==== Given data
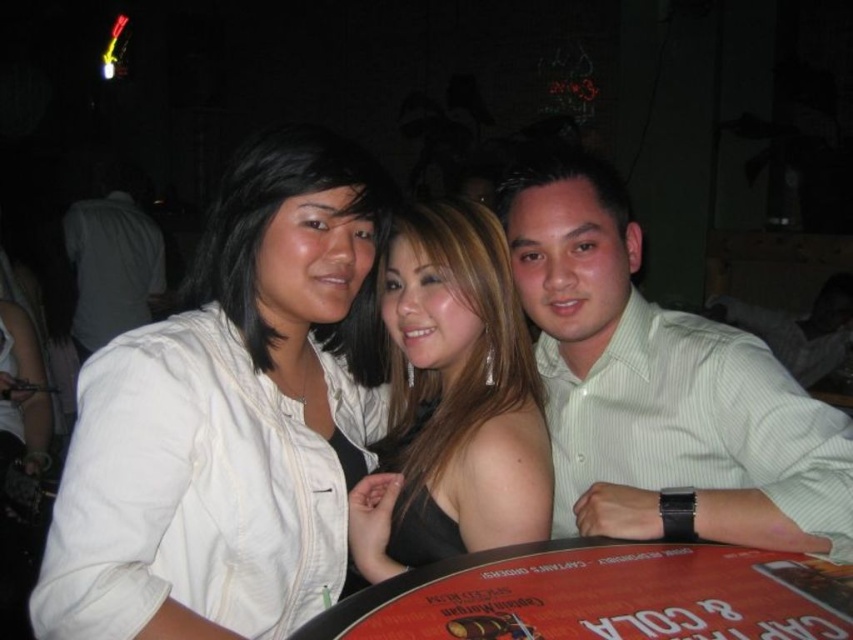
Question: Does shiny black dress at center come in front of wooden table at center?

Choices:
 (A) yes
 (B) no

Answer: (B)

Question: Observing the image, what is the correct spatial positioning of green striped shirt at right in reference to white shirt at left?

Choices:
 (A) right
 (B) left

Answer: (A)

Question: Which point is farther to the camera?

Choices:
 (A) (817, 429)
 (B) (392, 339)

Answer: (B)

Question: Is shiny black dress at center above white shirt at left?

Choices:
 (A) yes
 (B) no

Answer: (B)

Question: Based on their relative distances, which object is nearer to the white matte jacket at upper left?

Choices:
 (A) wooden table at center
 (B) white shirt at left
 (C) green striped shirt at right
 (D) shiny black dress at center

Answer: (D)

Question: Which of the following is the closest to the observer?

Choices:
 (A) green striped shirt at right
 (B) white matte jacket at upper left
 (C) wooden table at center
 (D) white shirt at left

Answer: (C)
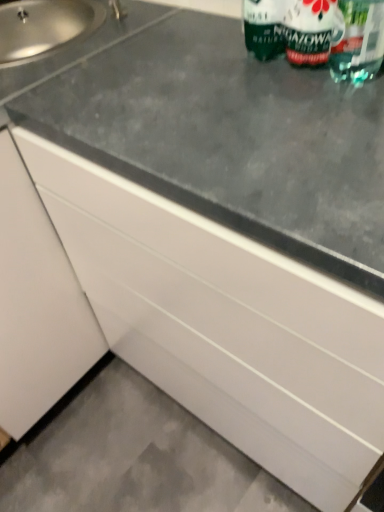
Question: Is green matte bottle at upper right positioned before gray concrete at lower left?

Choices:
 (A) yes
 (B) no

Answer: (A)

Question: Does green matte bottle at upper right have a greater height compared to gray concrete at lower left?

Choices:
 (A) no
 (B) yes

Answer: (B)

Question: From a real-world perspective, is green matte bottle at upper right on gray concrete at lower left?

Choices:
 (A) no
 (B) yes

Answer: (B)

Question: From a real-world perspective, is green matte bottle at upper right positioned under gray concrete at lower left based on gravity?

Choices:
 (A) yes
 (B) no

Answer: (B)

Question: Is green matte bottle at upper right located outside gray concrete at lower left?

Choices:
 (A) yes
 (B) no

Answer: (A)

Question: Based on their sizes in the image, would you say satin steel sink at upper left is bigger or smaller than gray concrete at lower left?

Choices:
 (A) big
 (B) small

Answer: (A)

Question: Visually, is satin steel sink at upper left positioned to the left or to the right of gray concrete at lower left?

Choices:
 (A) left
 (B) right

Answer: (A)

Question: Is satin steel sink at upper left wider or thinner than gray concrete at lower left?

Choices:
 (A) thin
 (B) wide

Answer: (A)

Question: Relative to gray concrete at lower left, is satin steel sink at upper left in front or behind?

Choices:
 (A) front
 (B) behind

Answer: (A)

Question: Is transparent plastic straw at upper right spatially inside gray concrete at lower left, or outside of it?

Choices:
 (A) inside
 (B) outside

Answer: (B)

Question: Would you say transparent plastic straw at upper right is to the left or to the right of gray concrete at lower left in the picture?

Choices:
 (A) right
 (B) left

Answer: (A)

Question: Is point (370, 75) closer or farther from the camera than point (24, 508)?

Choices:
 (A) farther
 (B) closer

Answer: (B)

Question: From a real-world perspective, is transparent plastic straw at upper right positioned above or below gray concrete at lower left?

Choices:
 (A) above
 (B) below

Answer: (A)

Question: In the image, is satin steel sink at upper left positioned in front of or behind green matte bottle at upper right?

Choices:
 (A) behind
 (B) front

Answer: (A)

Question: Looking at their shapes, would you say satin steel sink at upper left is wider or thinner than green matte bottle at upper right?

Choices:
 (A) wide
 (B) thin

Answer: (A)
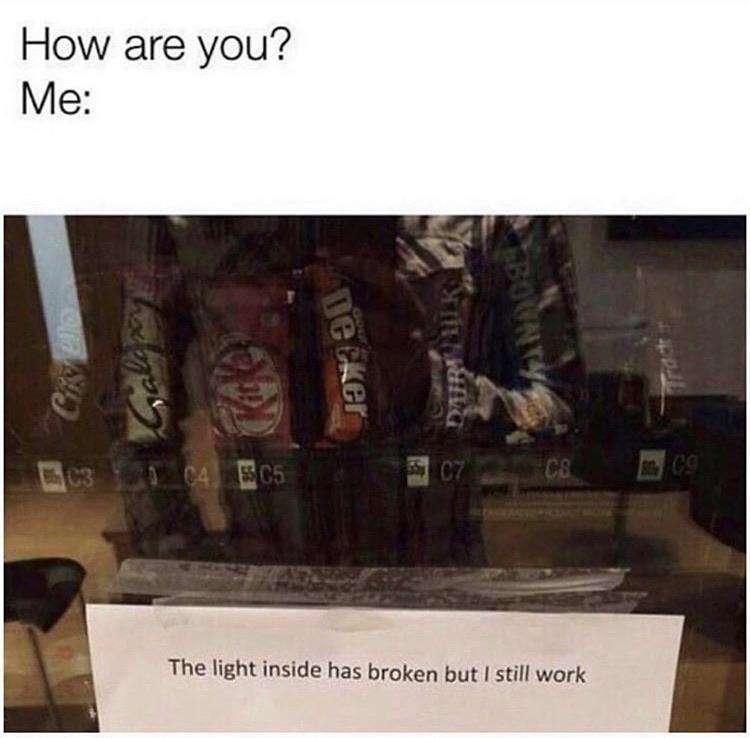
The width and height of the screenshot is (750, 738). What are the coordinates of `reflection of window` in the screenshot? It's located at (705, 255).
========
==== Given data
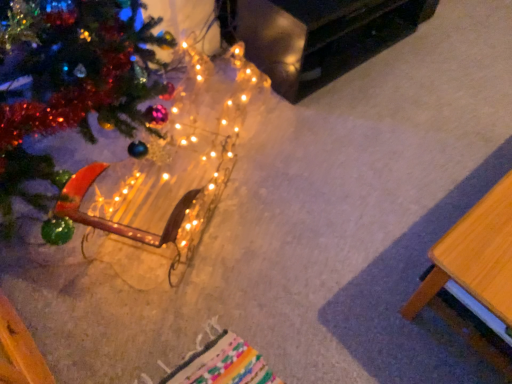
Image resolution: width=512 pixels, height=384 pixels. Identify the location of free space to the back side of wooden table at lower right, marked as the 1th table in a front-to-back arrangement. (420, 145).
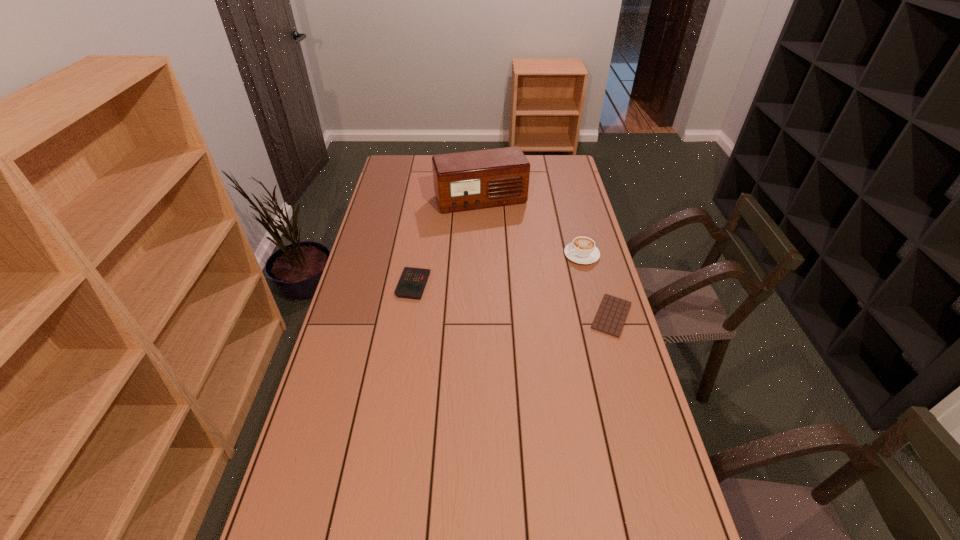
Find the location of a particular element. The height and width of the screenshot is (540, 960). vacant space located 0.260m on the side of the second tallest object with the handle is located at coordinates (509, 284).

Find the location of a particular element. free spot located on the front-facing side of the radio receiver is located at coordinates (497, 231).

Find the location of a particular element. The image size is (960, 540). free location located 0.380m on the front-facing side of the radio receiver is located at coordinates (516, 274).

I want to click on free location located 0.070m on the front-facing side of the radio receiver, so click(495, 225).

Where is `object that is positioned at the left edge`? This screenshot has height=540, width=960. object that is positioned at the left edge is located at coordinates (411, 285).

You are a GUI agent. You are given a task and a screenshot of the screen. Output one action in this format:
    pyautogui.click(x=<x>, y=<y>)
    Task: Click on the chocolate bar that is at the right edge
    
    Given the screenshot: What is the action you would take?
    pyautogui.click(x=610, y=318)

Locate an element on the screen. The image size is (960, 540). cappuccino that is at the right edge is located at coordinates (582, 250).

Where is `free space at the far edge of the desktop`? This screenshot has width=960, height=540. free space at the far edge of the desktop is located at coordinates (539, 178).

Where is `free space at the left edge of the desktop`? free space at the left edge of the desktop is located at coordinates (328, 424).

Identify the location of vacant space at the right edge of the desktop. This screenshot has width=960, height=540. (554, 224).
========
[Task statement]
Give everything in the records from the line containing "Find the location of a particular element. The height" down to the line containing "Identify the location of vacant" as a numbered list. Leave out blank lines.

[Task output]
1. Find the location of a particular element. The height and width of the screenshot is (540, 960). vacant space located 0.260m on the side of the second tallest object with the handle is located at coordinates (509, 284).
2. Find the location of a particular element. free spot located on the front-facing side of the radio receiver is located at coordinates (497, 231).
3. Find the location of a particular element. The image size is (960, 540). free location located 0.380m on the front-facing side of the radio receiver is located at coordinates (516, 274).
4. I want to click on free location located 0.070m on the front-facing side of the radio receiver, so click(495, 225).
5. Where is `object that is positioned at the left edge`? This screenshot has height=540, width=960. object that is positioned at the left edge is located at coordinates (411, 285).
6. You are a GUI agent. You are given a task and a screenshot of the screen. Output one action in this format:
7.     pyautogui.click(x=<x>, y=<y>)
8.     Task: Click on the chocolate bar that is at the right edge
9.     Given the screenshot: What is the action you would take?
10.     pyautogui.click(x=610, y=318)
11. Locate an element on the screen. The image size is (960, 540). cappuccino that is at the right edge is located at coordinates (582, 250).
12. Where is `free space at the far edge of the desktop`? This screenshot has width=960, height=540. free space at the far edge of the desktop is located at coordinates (539, 178).
13. Where is `free space at the left edge of the desktop`? free space at the left edge of the desktop is located at coordinates (328, 424).
14. Identify the location of vacant space at the right edge of the desktop. This screenshot has width=960, height=540. (554, 224).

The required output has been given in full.